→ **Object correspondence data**
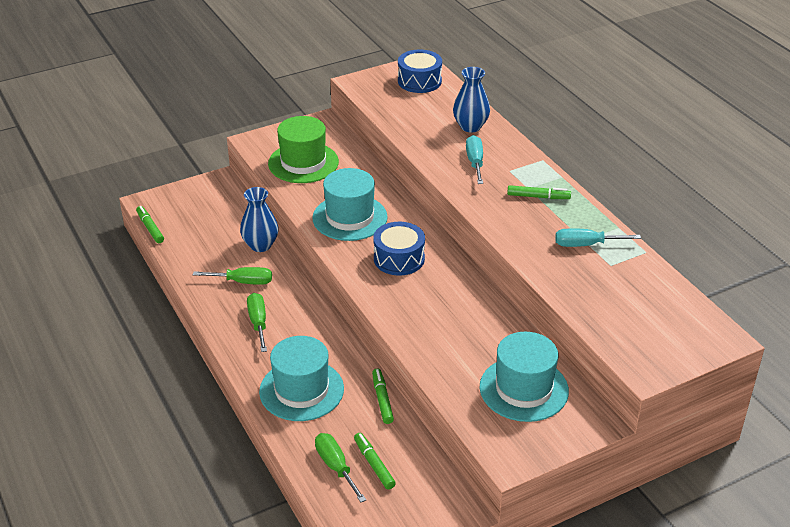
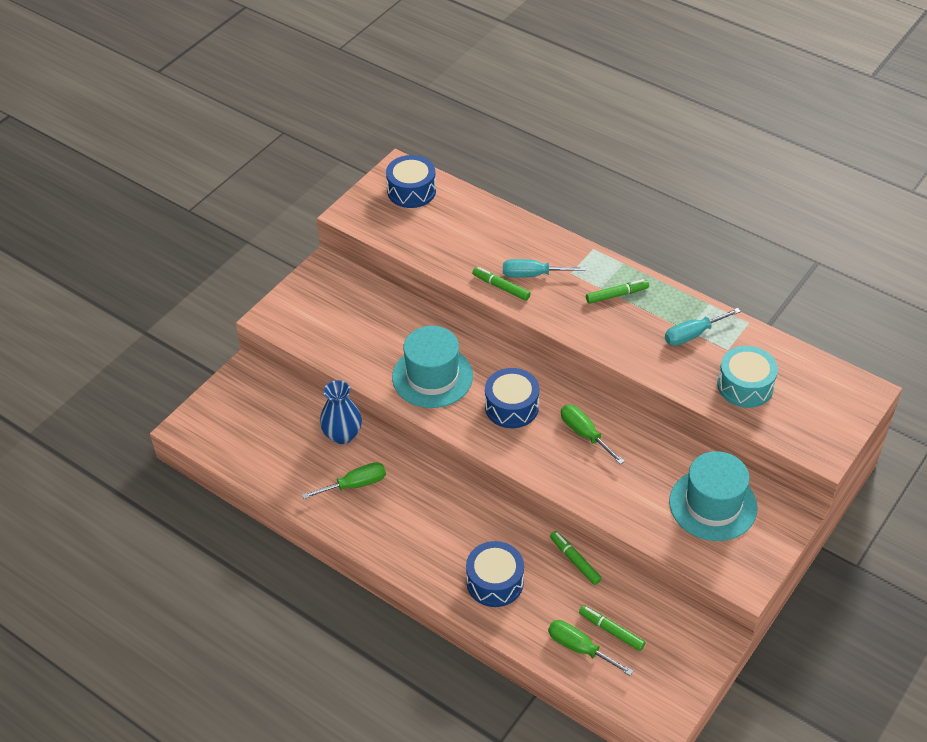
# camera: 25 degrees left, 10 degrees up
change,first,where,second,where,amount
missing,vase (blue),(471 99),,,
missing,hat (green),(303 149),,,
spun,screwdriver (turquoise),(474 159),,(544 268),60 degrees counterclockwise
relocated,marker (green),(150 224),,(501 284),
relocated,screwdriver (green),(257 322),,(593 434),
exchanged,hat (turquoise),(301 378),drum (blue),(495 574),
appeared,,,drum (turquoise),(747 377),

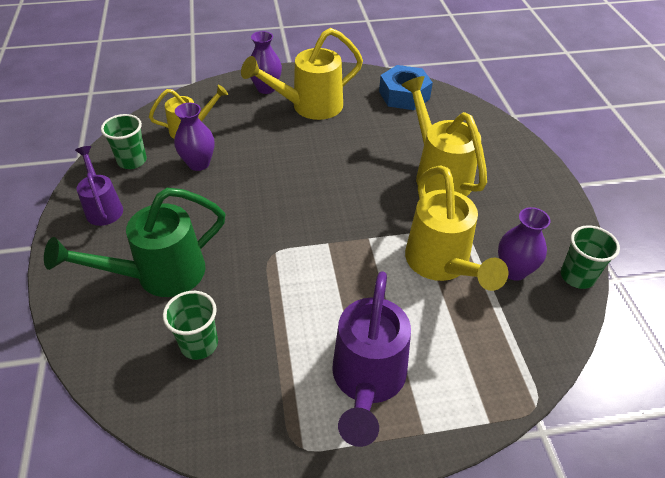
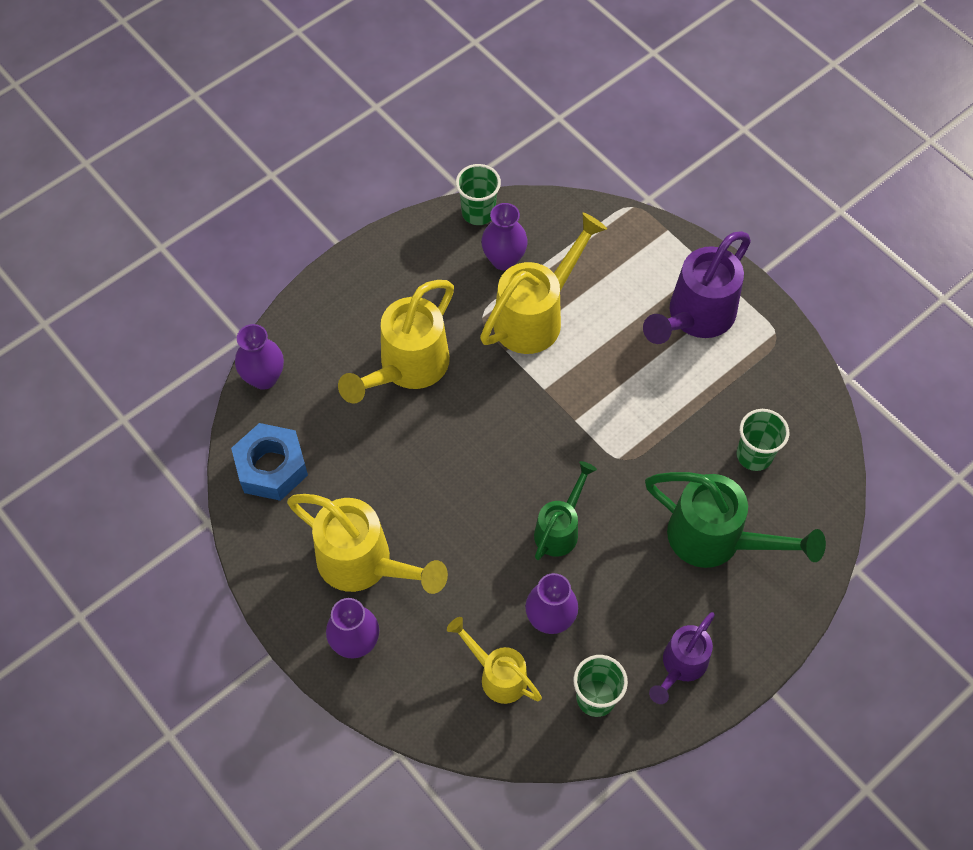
# camera: 120 degrees left, 15 degrees up
change,first,where,second,where,amount
spun,watering can (purple),(371 359),,(697 287),150 degrees clockwise
appeared,,,vase (purple),(259 357),
appeared,,,watering can (green),(565 510),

→ **DIRECTIONS**
Please give the records again word for word, omitting all images.

→ **SOLUTION BELOW**
# camera: 25 degrees left, 10 degrees up
change,first,where,second,where,amount
missing,vase (blue),(471 99),,,
missing,hat (green),(303 149),,,
spun,screwdriver (turquoise),(474 159),,(544 268),60 degrees counterclockwise
relocated,marker (green),(150 224),,(501 284),
relocated,screwdriver (green),(257 322),,(593 434),
exchanged,hat (turquoise),(301 378),drum (blue),(495 574),
appeared,,,drum (turquoise),(747 377),

# camera: 120 degrees left, 15 degrees up
change,first,where,second,where,amount
spun,watering can (purple),(371 359),,(697 287),150 degrees clockwise
appeared,,,vase (purple),(259 357),
appeared,,,watering can (green),(565 510),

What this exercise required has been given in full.